Return each entry word for word and skip its pictures.
--- START ---
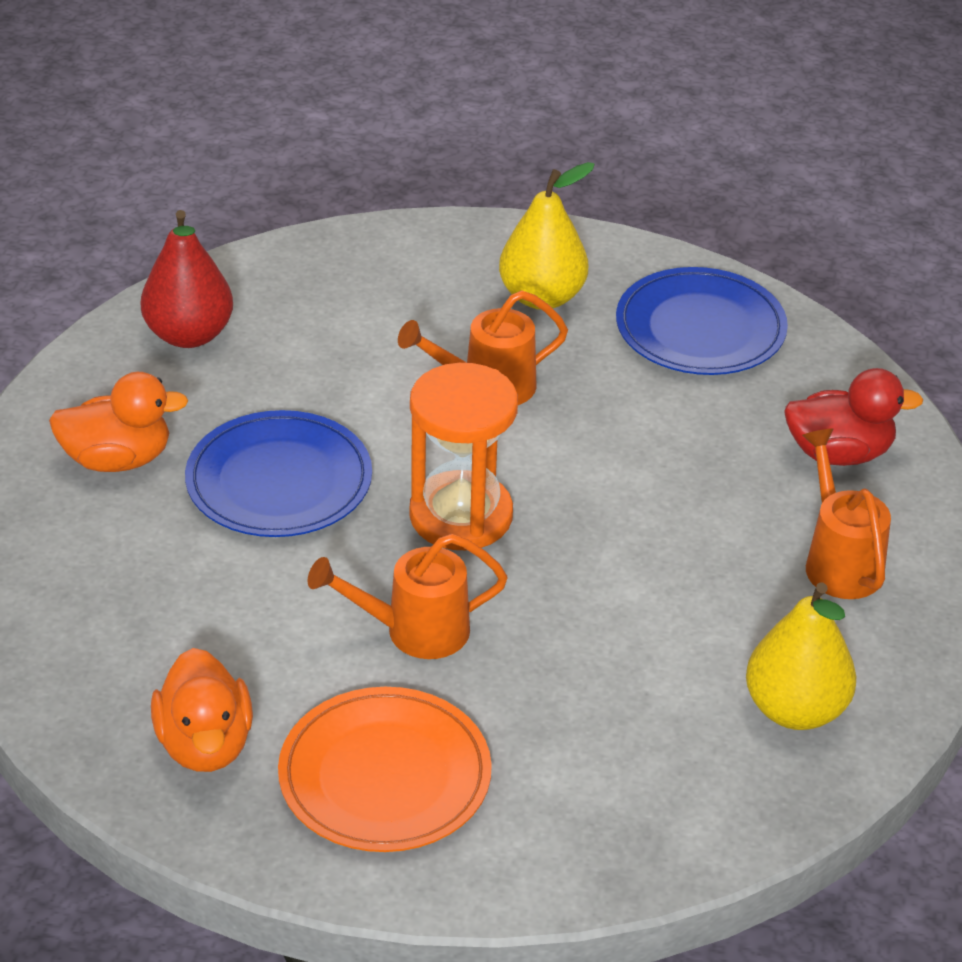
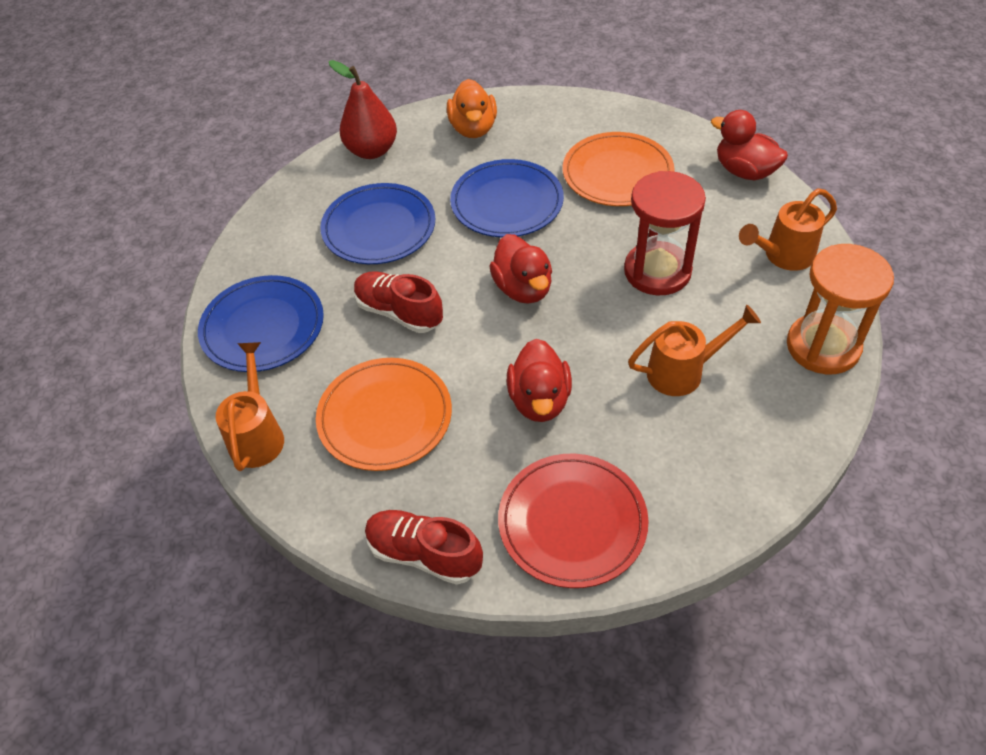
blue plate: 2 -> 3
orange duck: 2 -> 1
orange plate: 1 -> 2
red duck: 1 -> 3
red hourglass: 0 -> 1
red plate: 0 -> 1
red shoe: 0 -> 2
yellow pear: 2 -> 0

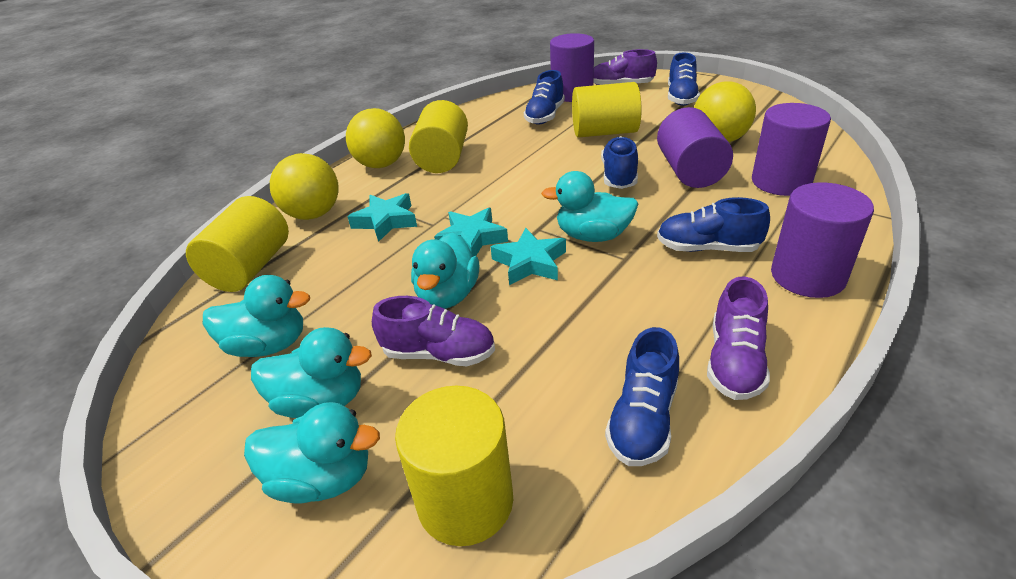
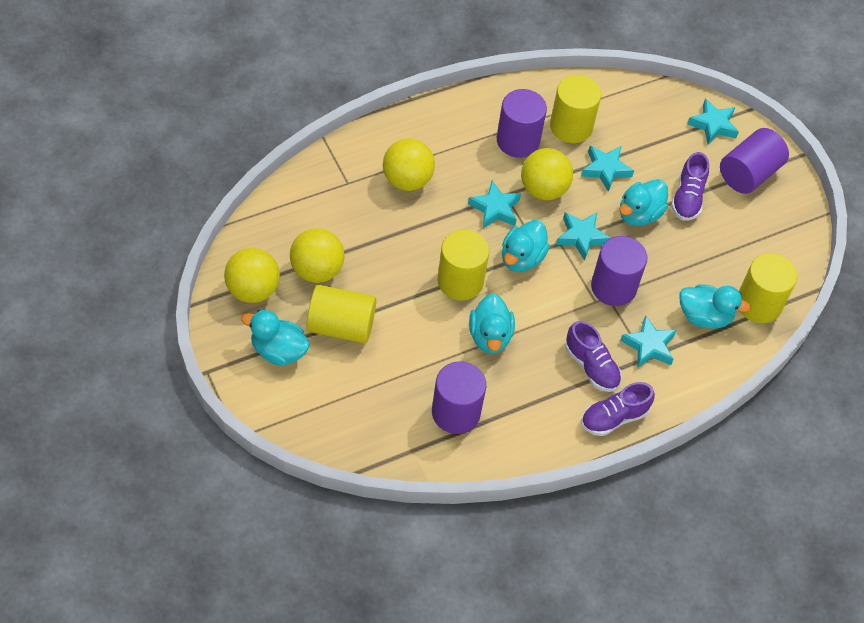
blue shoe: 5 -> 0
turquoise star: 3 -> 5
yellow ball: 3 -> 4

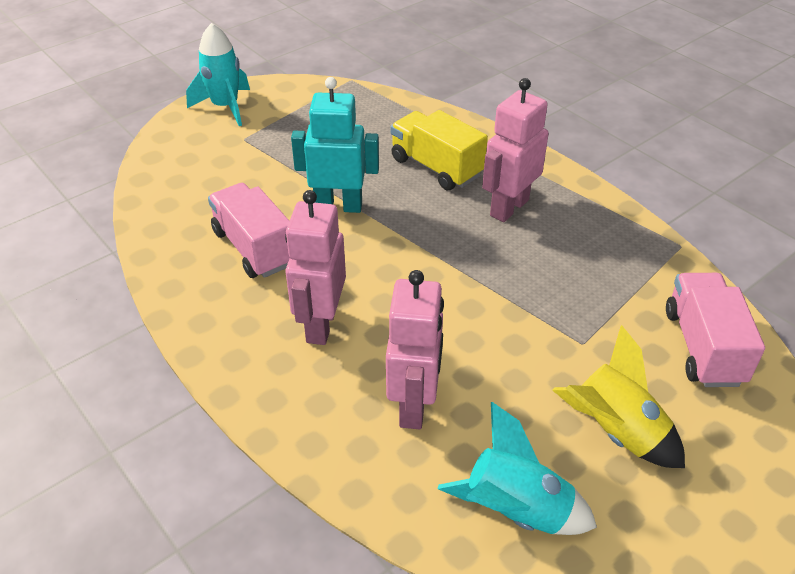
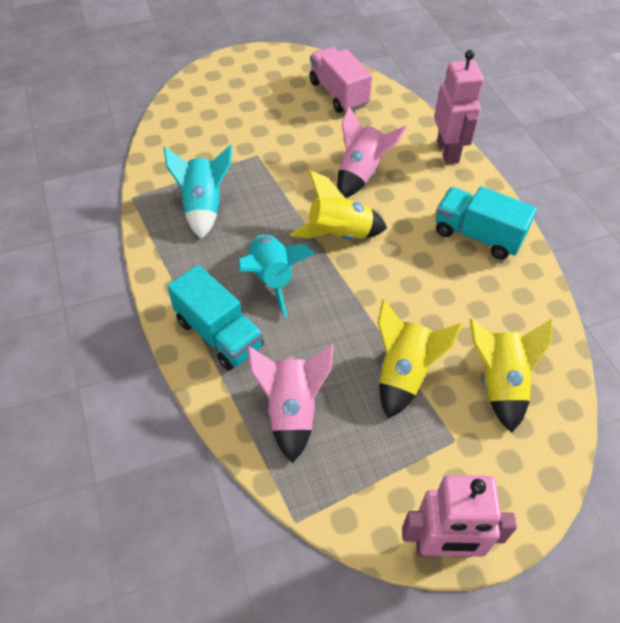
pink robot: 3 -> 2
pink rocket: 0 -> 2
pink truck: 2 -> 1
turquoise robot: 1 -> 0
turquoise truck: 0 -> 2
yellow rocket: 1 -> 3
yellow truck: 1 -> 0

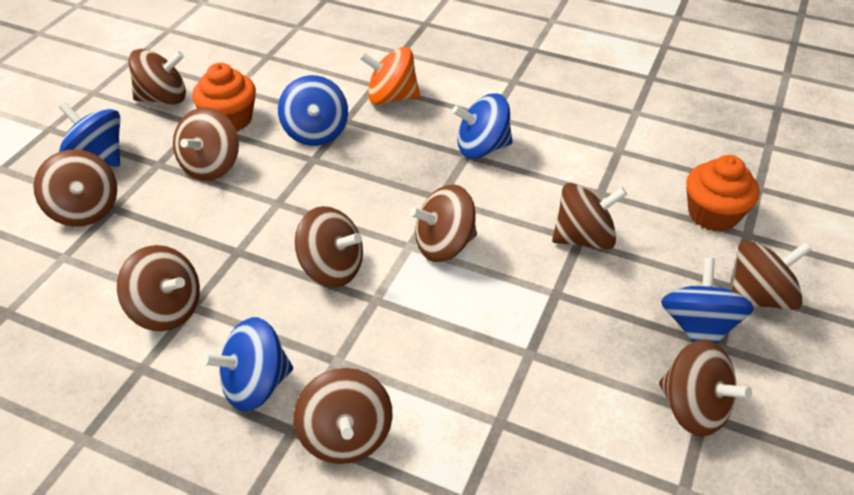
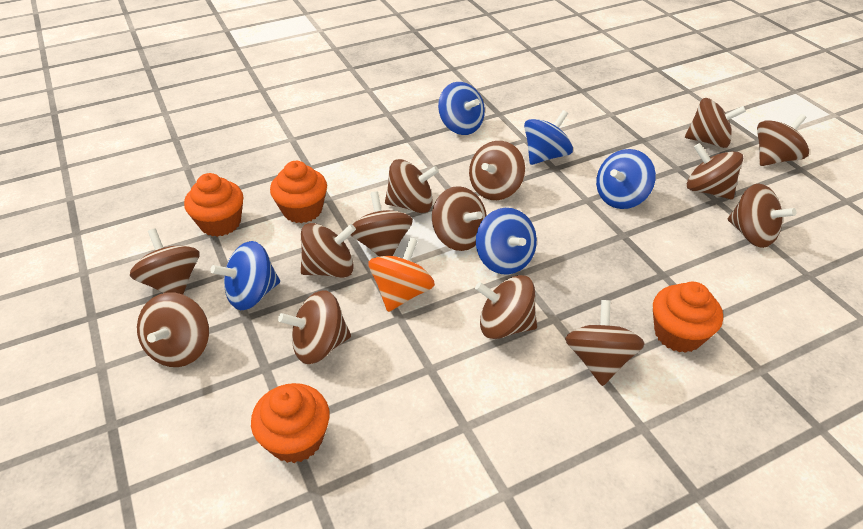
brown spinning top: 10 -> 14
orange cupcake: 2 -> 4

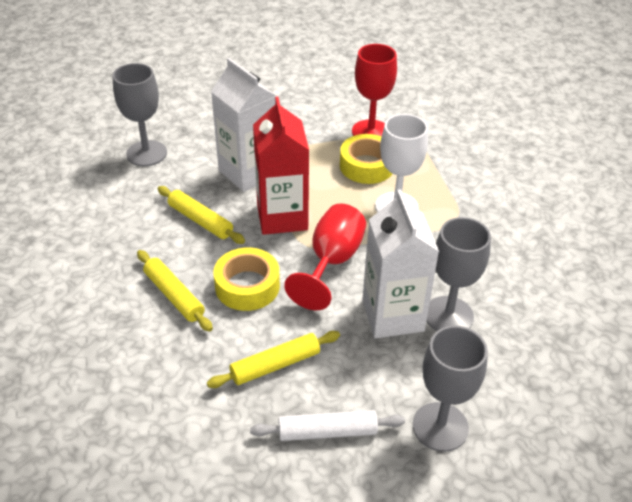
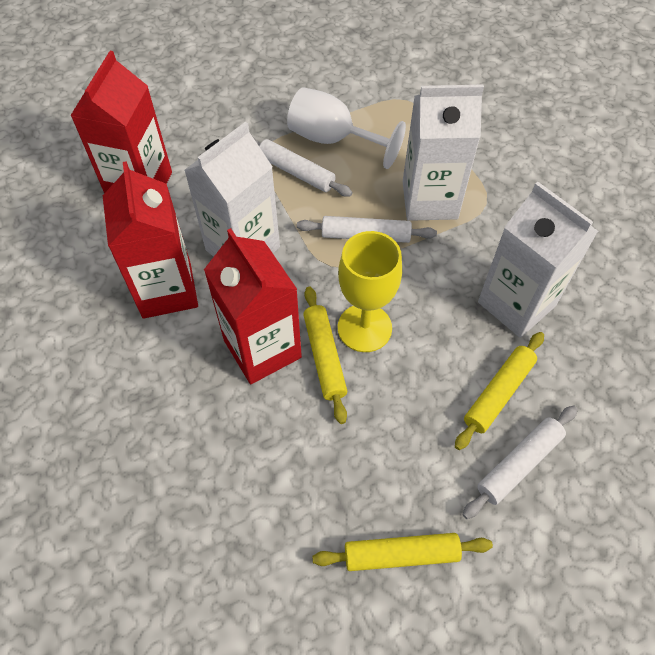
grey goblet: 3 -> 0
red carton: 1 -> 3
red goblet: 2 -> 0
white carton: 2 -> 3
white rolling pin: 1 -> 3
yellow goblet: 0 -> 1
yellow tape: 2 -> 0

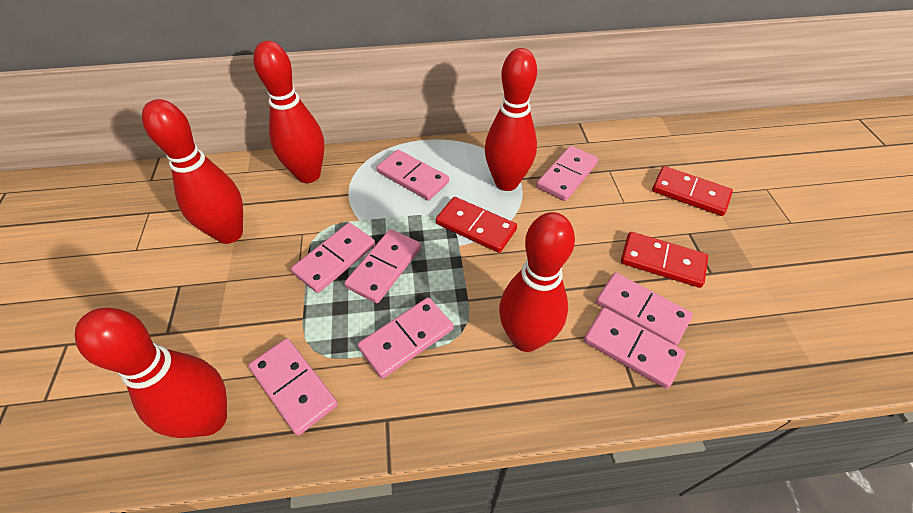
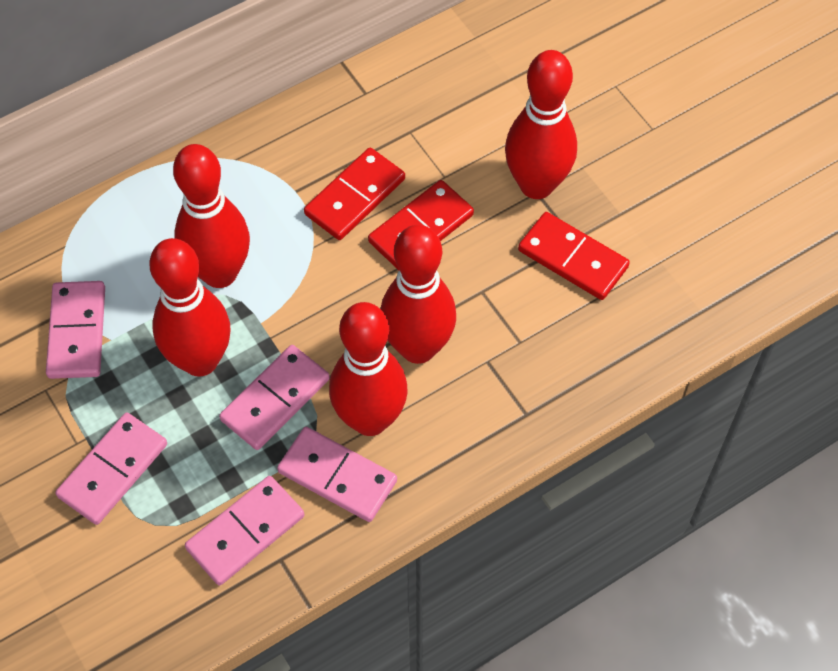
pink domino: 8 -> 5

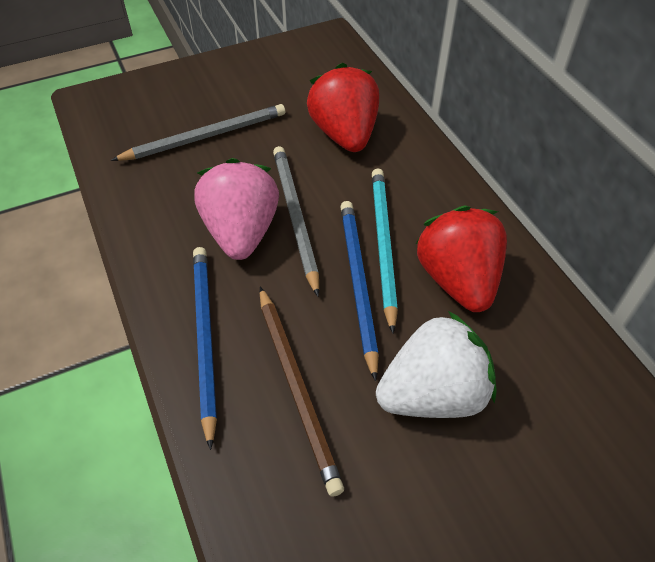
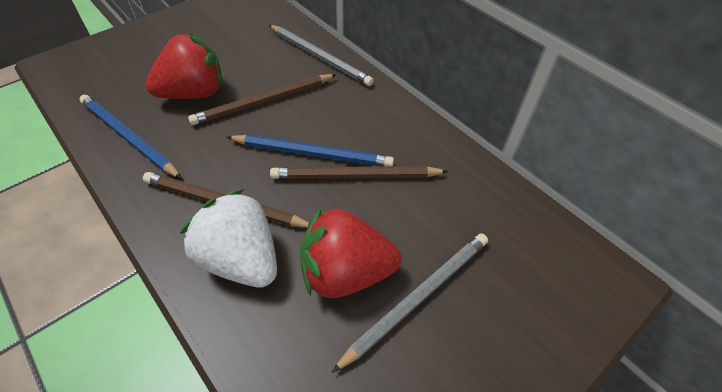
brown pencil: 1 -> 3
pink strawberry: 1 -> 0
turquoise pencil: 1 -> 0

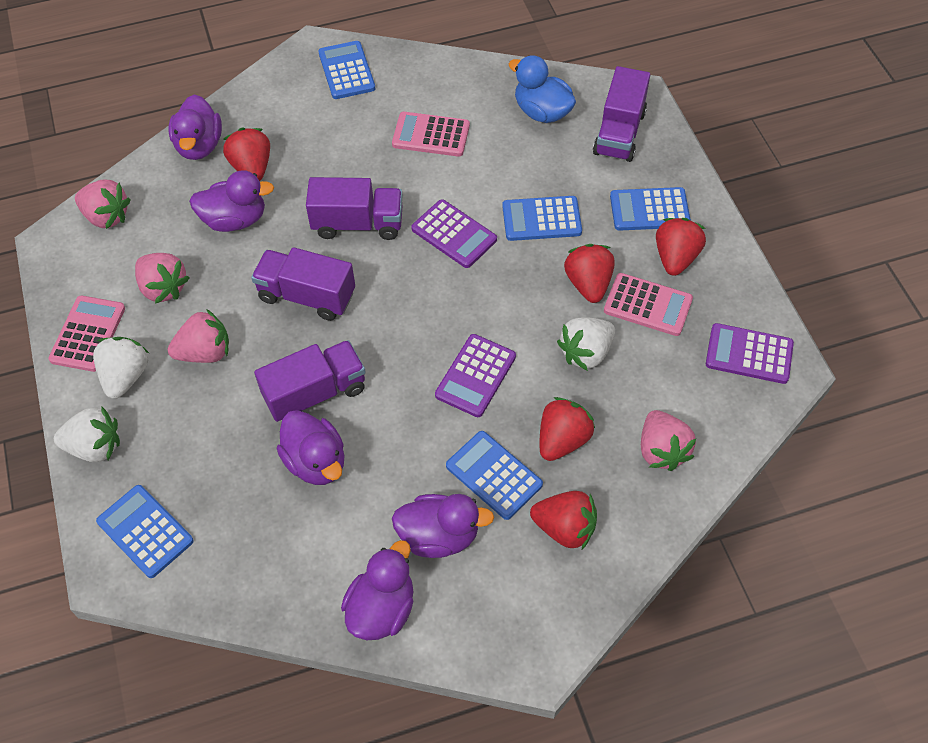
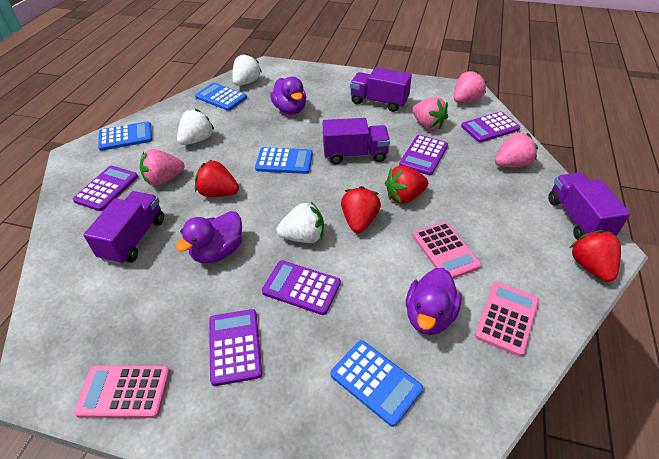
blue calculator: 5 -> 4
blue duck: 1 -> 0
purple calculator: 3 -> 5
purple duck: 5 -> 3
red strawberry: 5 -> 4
--- END ---
ANSWER:
blue plate: 2 -> 3
orange duck: 2 -> 1
orange plate: 1 -> 2
red duck: 1 -> 3
red hourglass: 0 -> 1
red plate: 0 -> 1
red shoe: 0 -> 2
yellow pear: 2 -> 0

blue shoe: 5 -> 0
turquoise star: 3 -> 5
yellow ball: 3 -> 4

pink robot: 3 -> 2
pink rocket: 0 -> 2
pink truck: 2 -> 1
turquoise robot: 1 -> 0
turquoise truck: 0 -> 2
yellow rocket: 1 -> 3
yellow truck: 1 -> 0

brown spinning top: 10 -> 14
orange cupcake: 2 -> 4

grey goblet: 3 -> 0
red carton: 1 -> 3
red goblet: 2 -> 0
white carton: 2 -> 3
white rolling pin: 1 -> 3
yellow goblet: 0 -> 1
yellow tape: 2 -> 0

pink domino: 8 -> 5

brown pencil: 1 -> 3
pink strawberry: 1 -> 0
turquoise pencil: 1 -> 0

blue calculator: 5 -> 4
blue duck: 1 -> 0
purple calculator: 3 -> 5
purple duck: 5 -> 3
red strawberry: 5 -> 4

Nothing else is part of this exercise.